Modification records
========================================

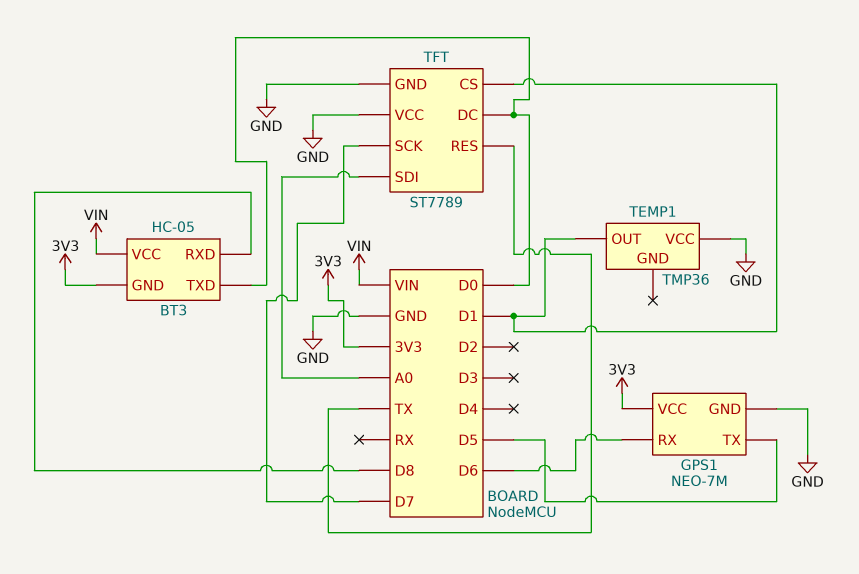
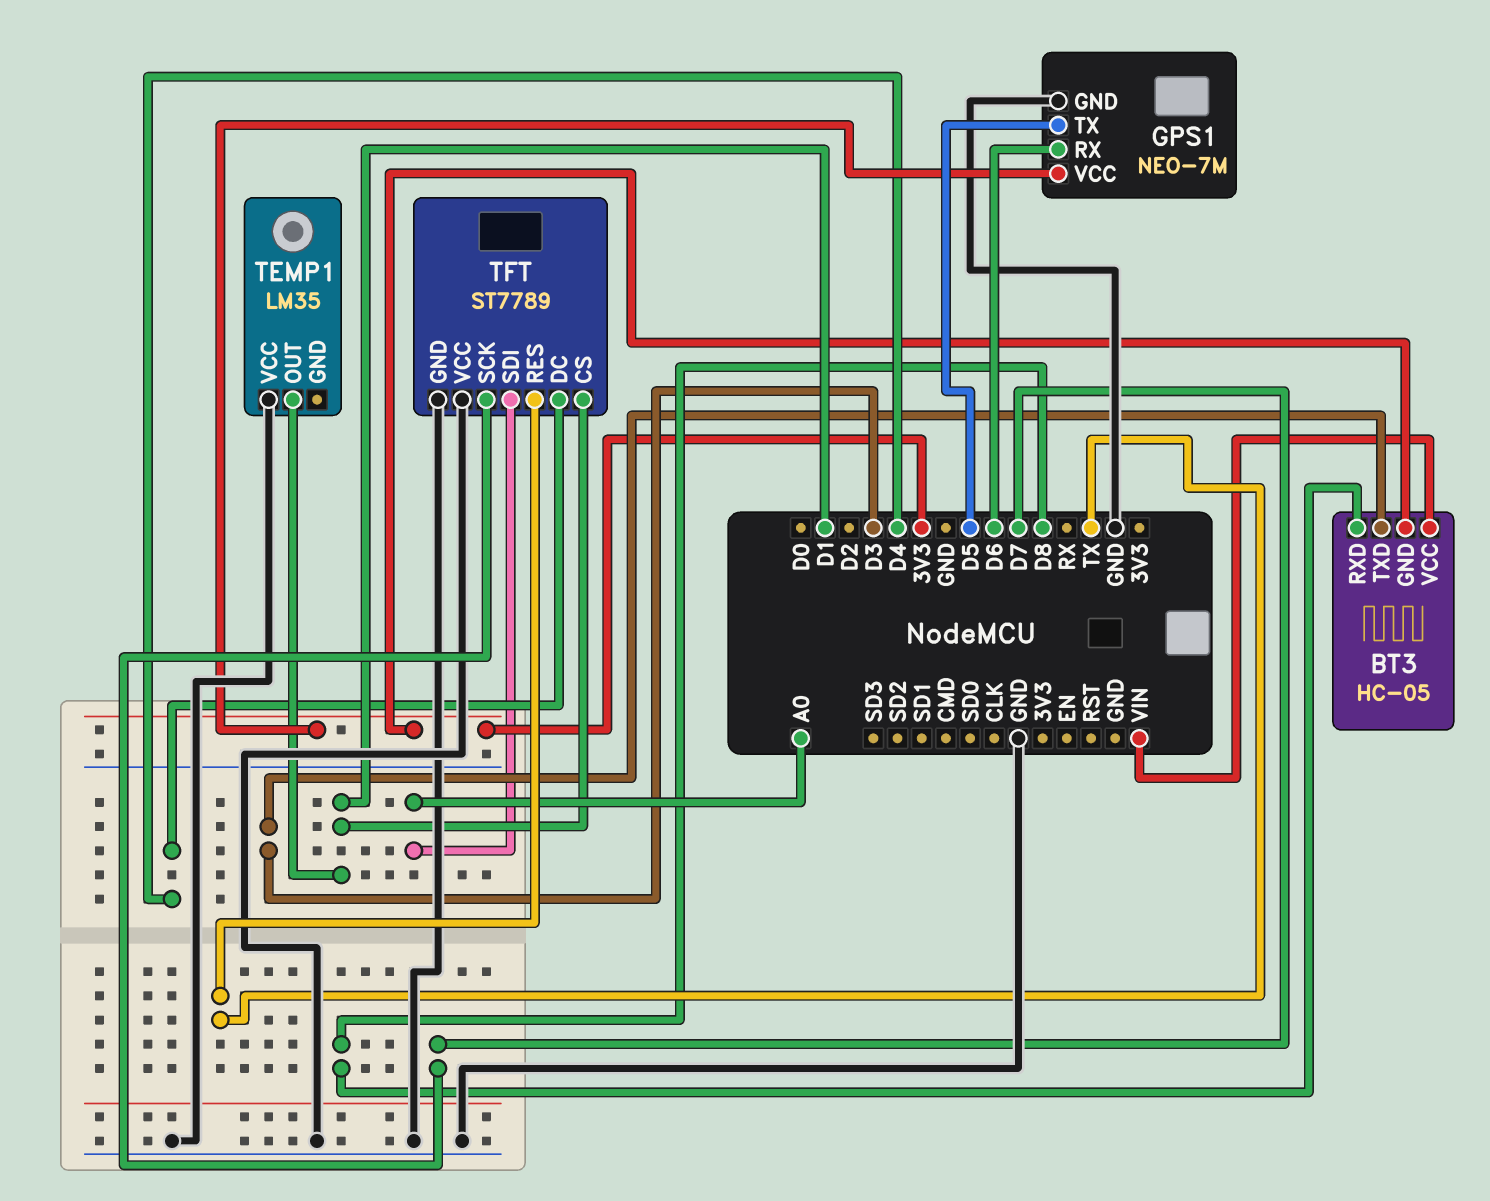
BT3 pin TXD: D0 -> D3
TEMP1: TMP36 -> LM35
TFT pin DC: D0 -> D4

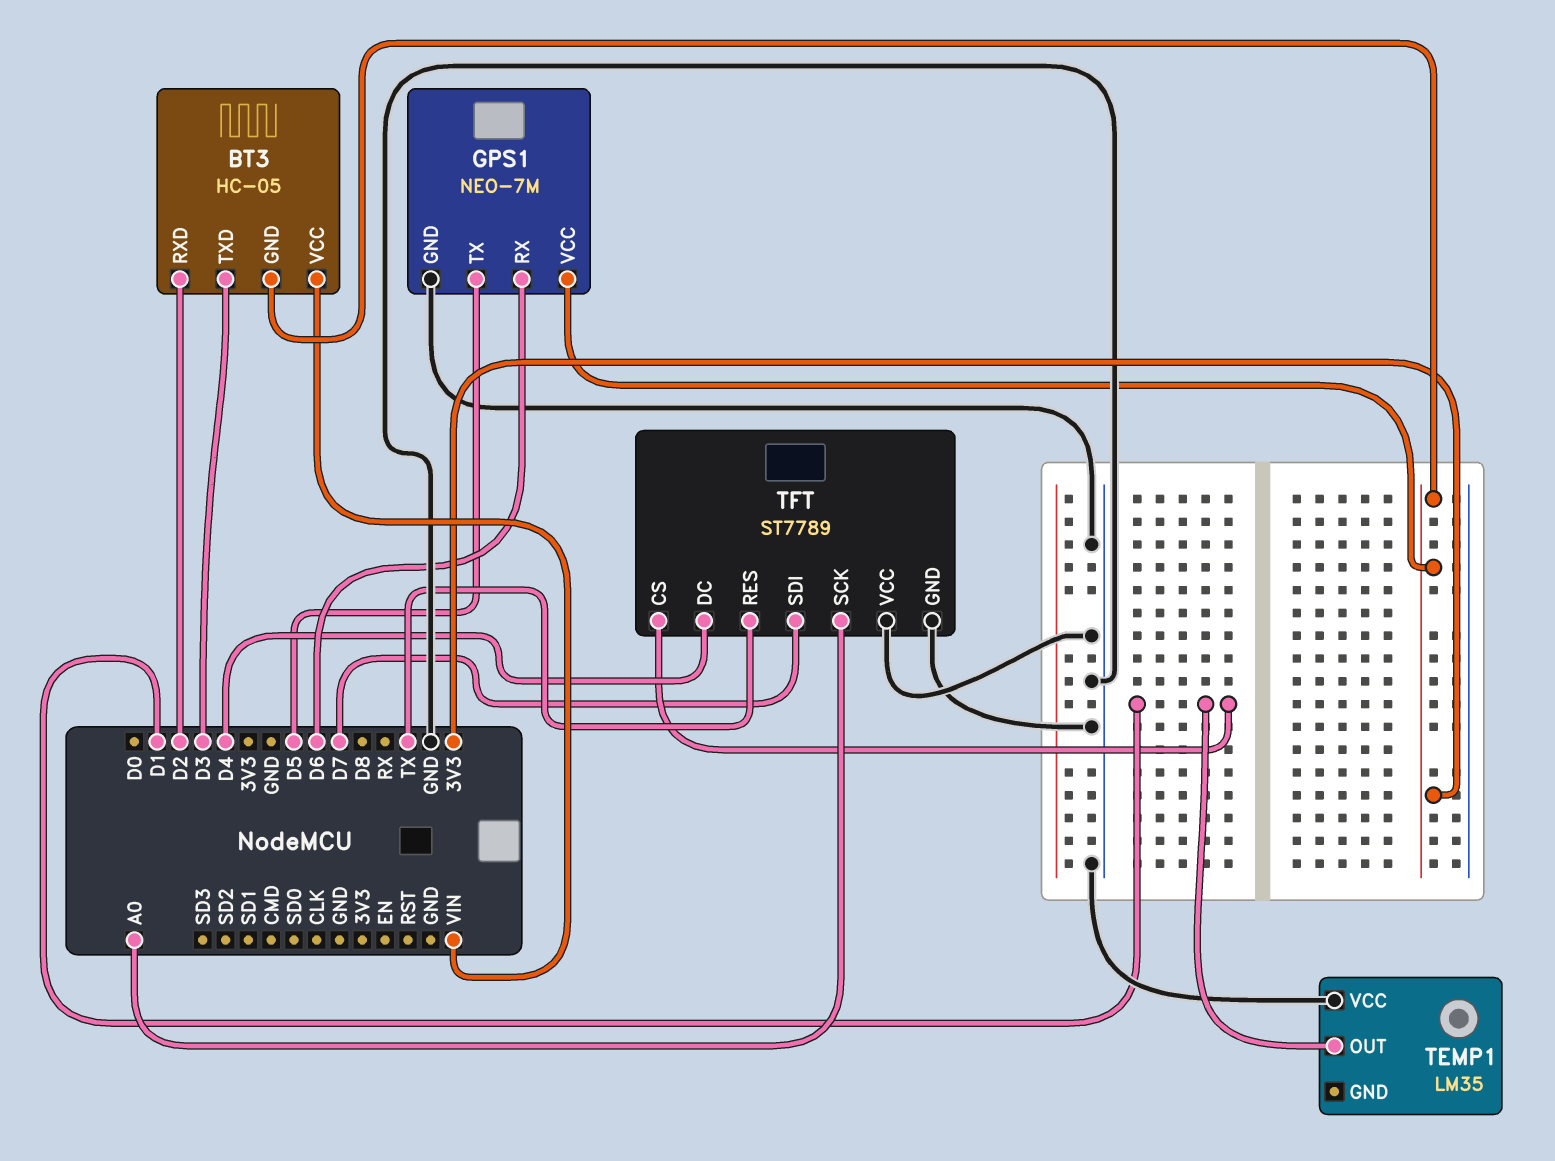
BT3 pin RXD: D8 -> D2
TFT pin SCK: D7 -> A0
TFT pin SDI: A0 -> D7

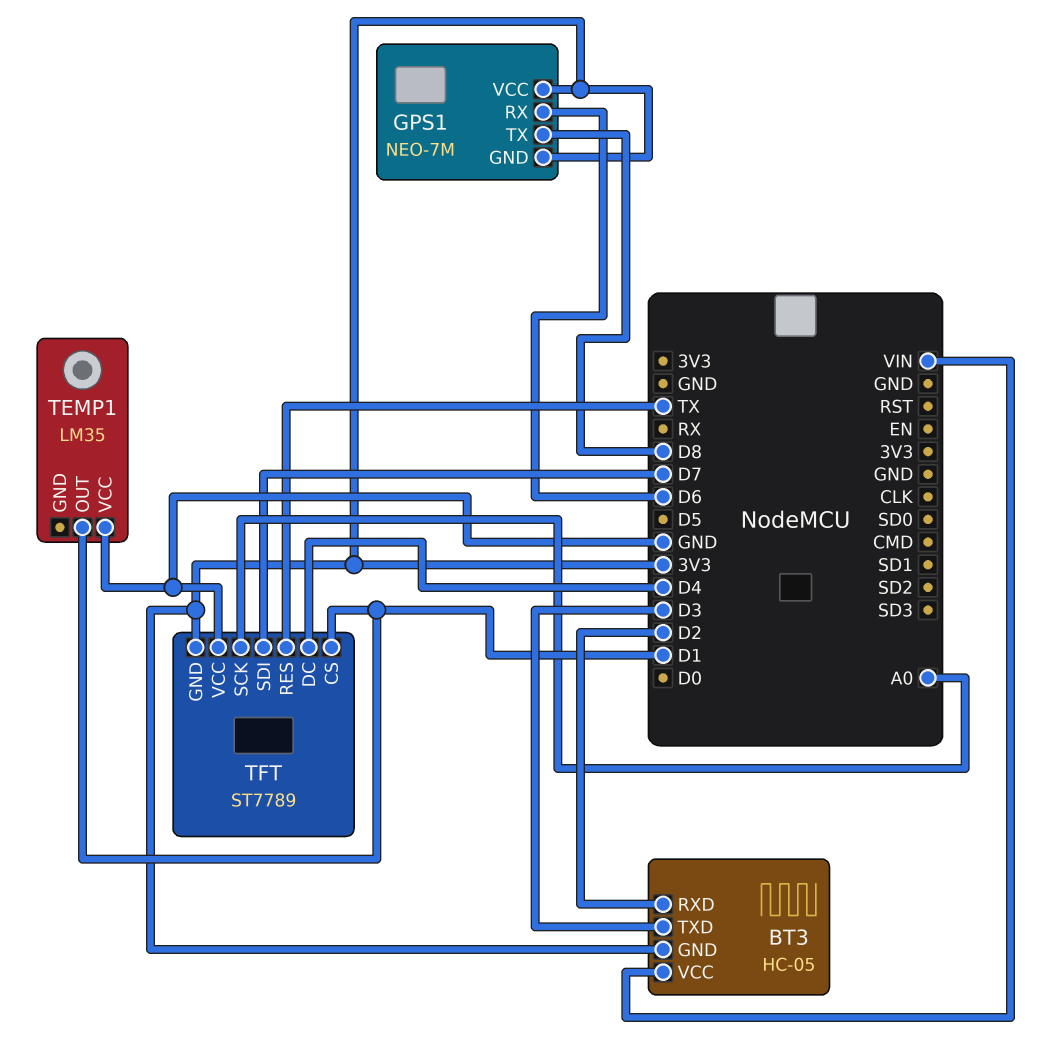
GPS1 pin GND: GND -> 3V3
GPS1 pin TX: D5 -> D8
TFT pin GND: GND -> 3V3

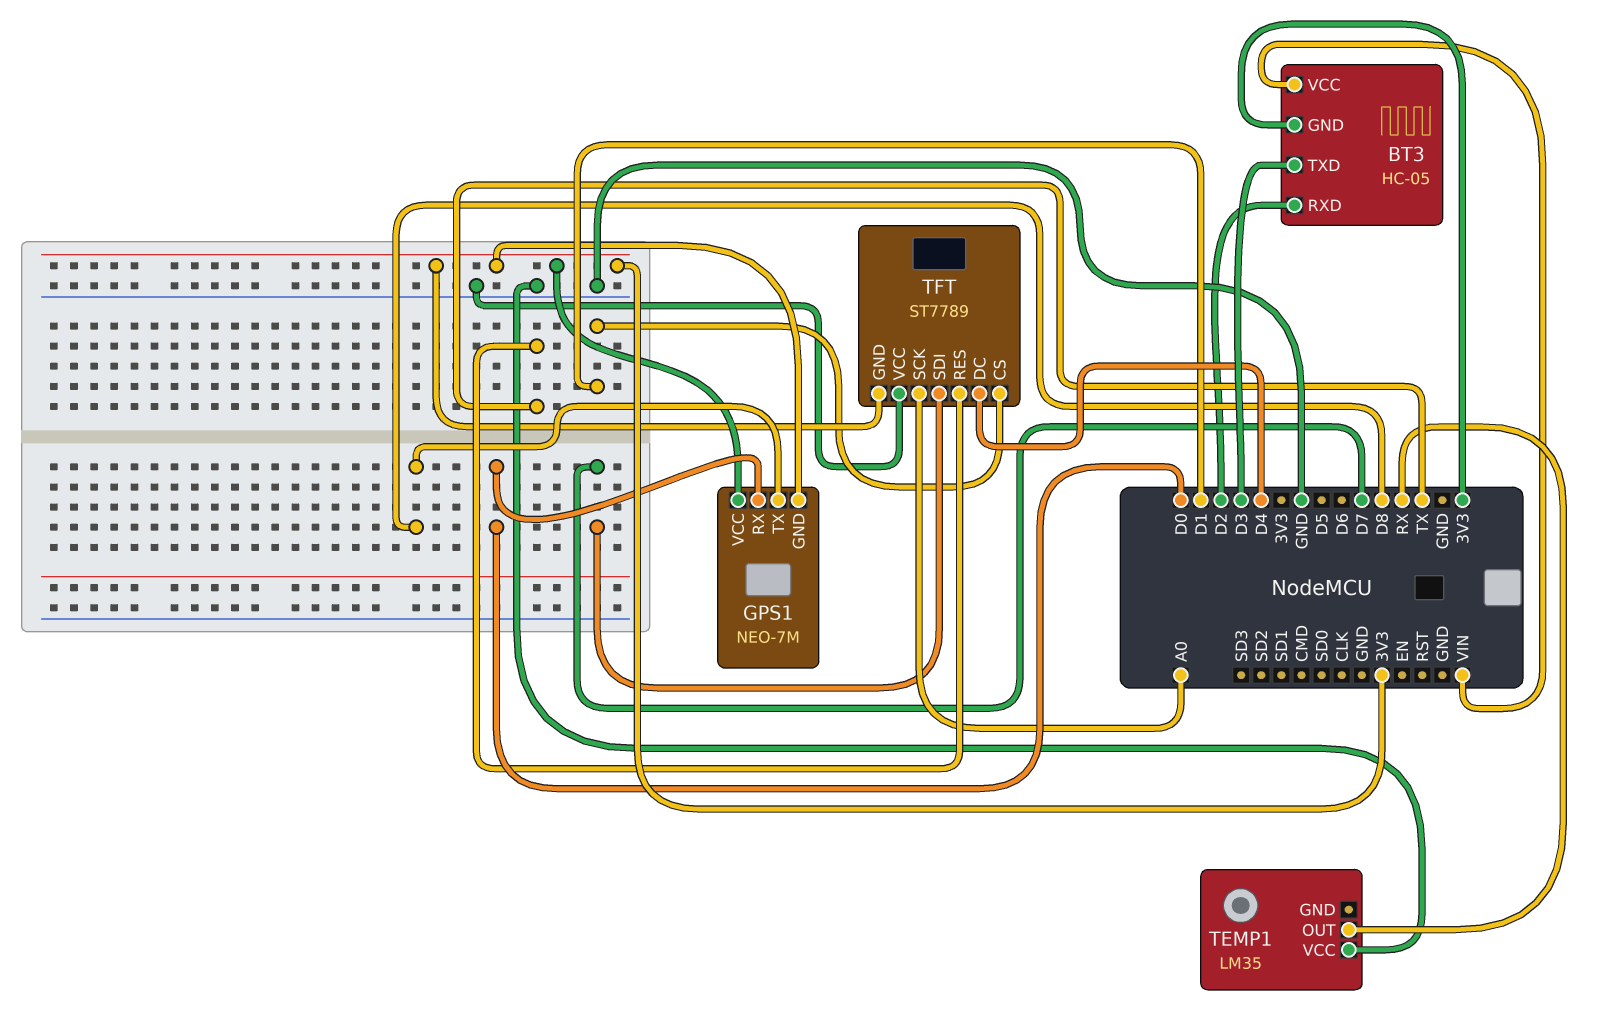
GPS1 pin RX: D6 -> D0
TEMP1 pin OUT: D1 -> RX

========================================

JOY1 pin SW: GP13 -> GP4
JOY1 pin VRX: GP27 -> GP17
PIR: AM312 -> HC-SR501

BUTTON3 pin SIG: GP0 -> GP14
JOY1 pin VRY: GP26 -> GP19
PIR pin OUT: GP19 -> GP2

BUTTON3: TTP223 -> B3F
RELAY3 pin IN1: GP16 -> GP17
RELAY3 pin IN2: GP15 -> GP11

========================================

§ Task prompt: Copy the entries above exactly, but only from the line holding "BUTTON3: TTP223 -> B3F" through the line holding "RELAY3 pin IN2: GP15 -> GP11", both included.

§ Response area:
BUTTON3: TTP223 -> B3F
RELAY3 pin IN1: GP16 -> GP17
RELAY3 pin IN2: GP15 -> GP11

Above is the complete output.